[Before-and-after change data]
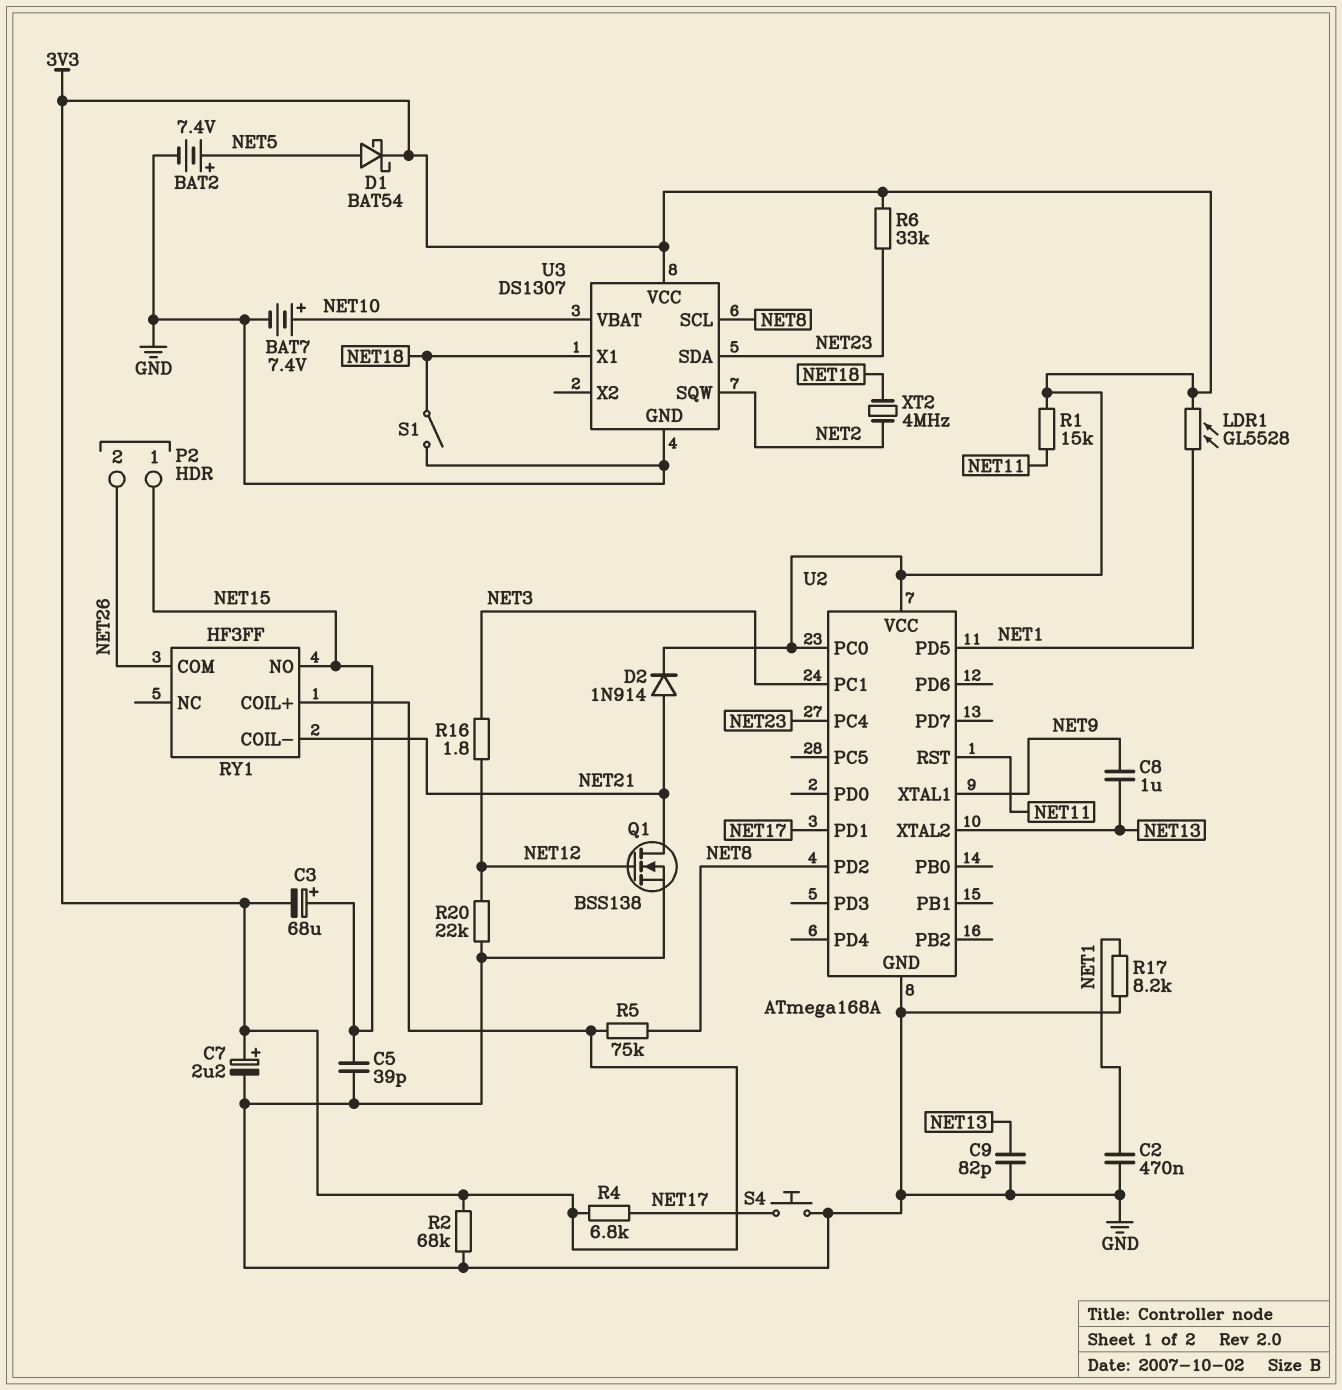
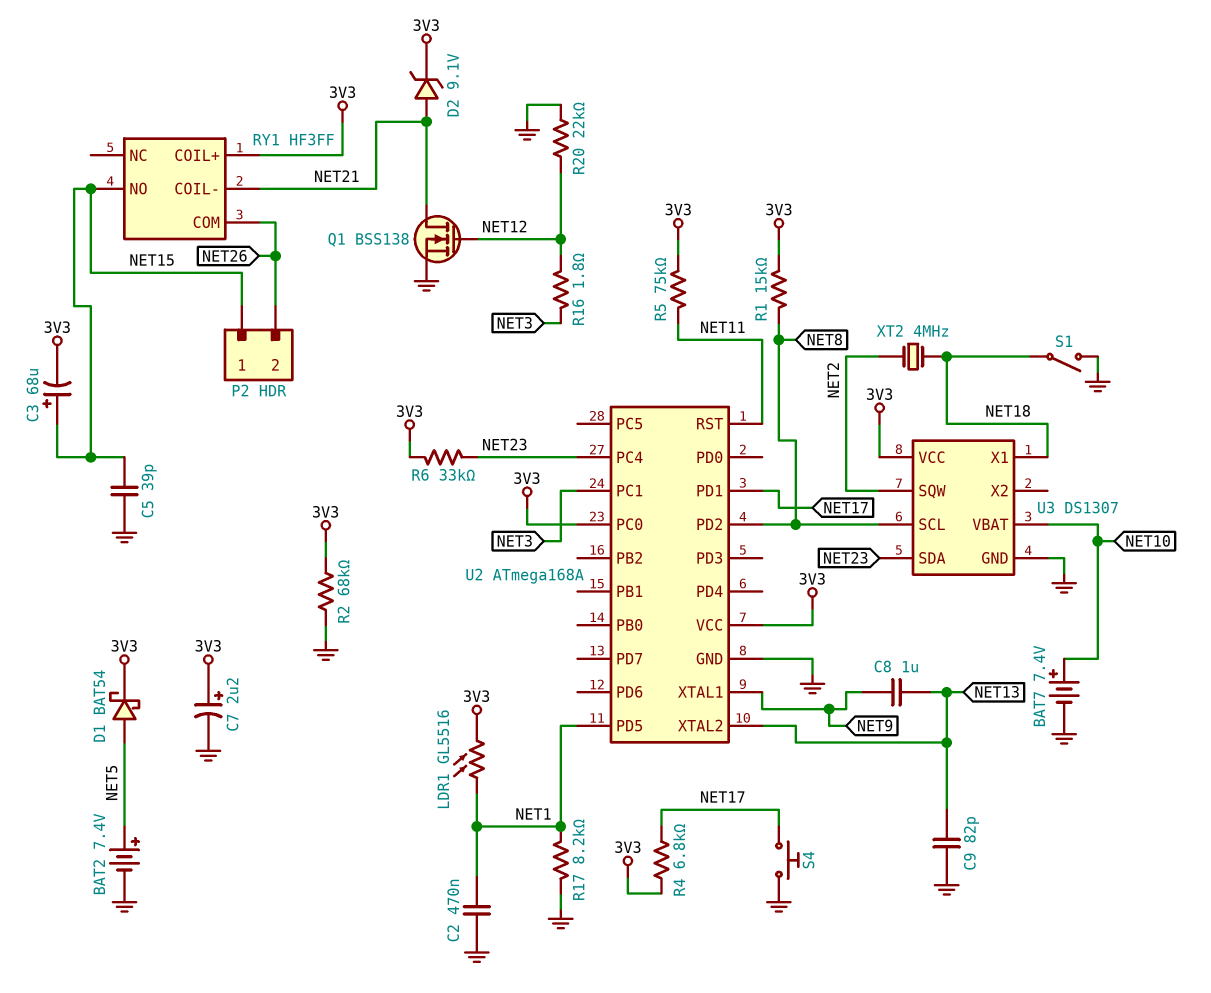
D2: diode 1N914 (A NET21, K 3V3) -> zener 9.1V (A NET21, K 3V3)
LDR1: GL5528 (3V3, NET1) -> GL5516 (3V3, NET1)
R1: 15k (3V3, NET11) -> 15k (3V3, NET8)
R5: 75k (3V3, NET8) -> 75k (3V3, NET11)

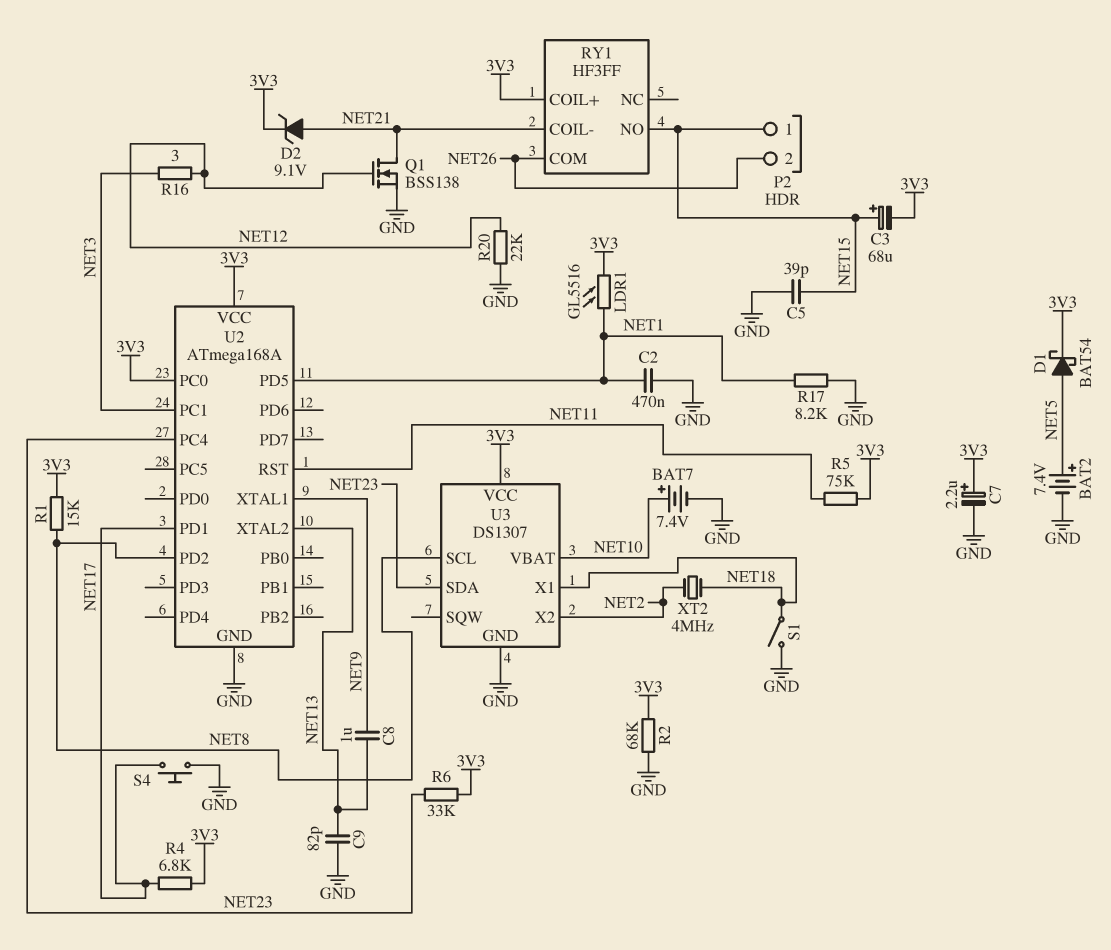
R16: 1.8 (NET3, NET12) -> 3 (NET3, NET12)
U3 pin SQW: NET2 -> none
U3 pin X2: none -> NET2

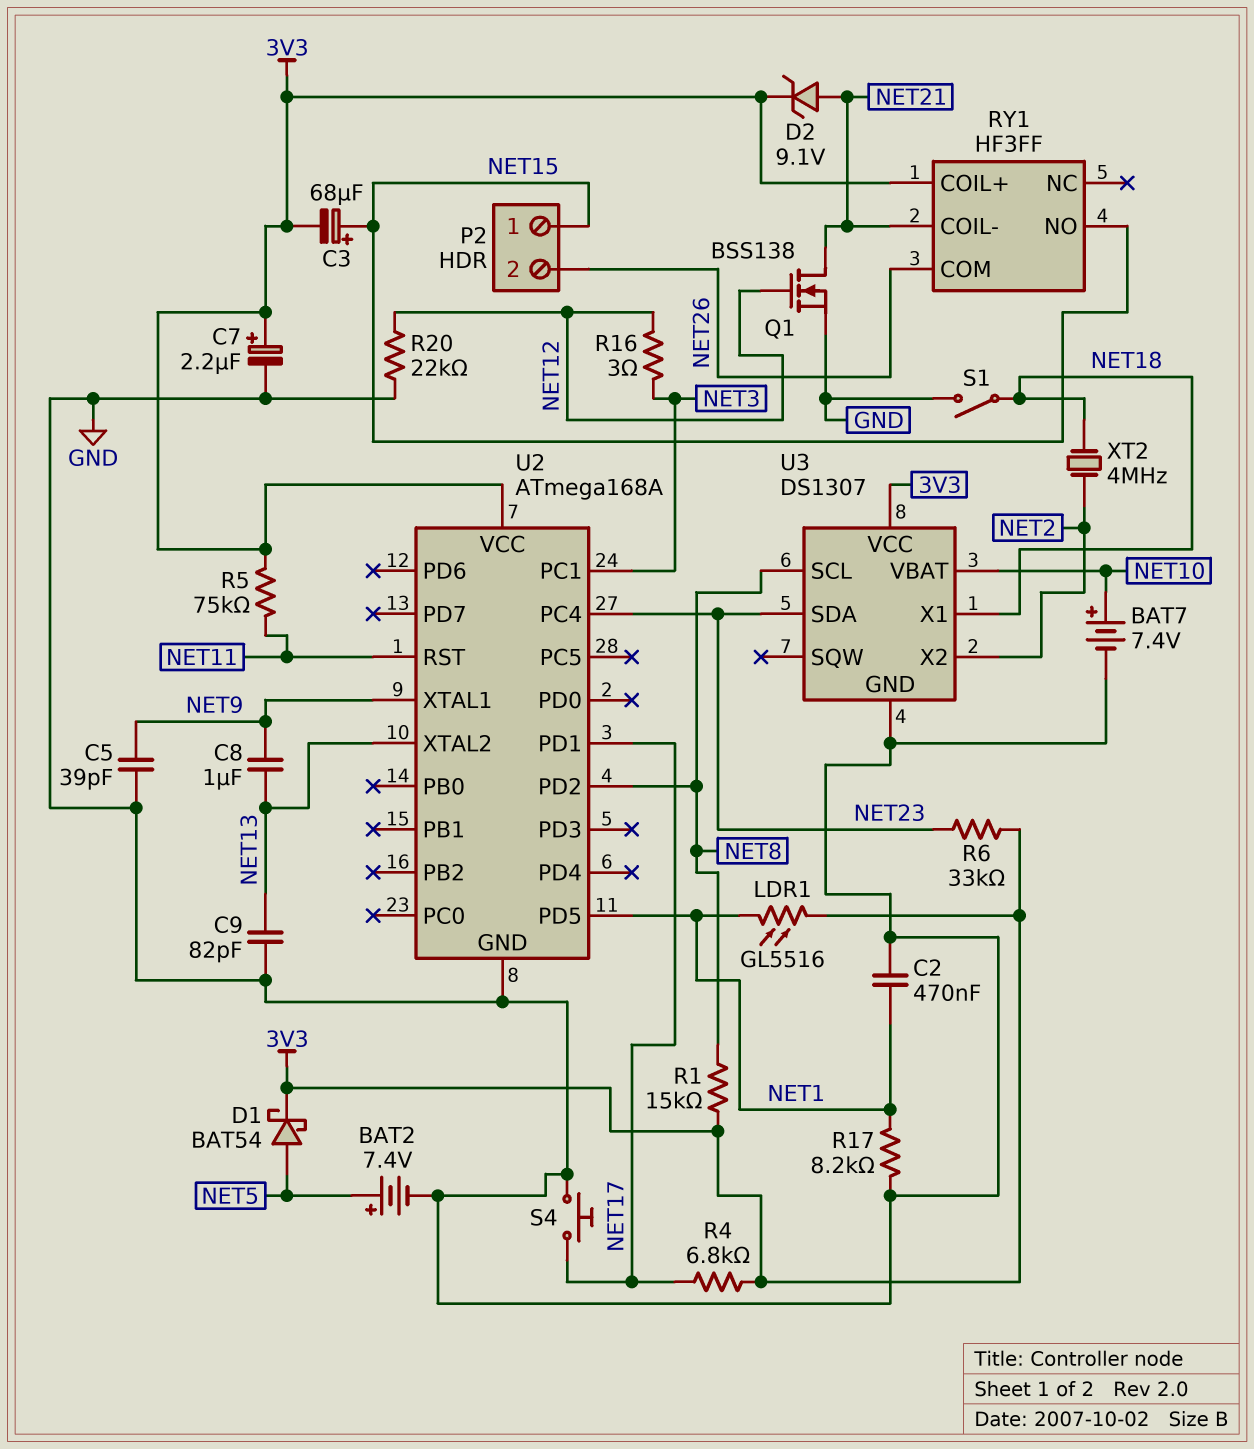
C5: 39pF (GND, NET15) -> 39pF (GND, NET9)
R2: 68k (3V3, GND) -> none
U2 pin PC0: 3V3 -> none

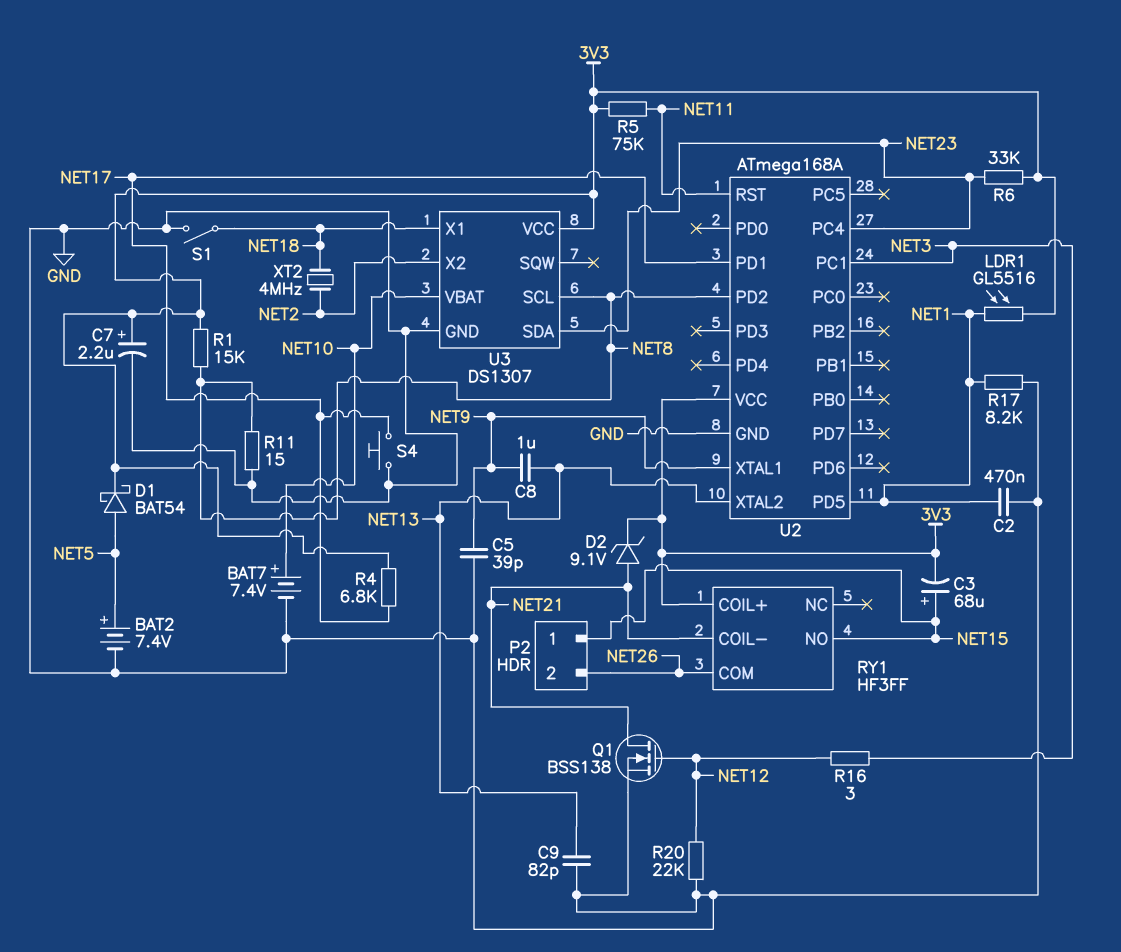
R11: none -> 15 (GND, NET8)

§ **AIM OF THE EXERCISE**
Show all of the lines above in which "none" is present.

§ **SOLVED EXERCISE**
U3 pin SQW: NET2 -> none
U3 pin X2: none -> NET2
R2: 68k (3V3, GND) -> none
U2 pin PC0: 3V3 -> none
R11: none -> 15 (GND, NET8)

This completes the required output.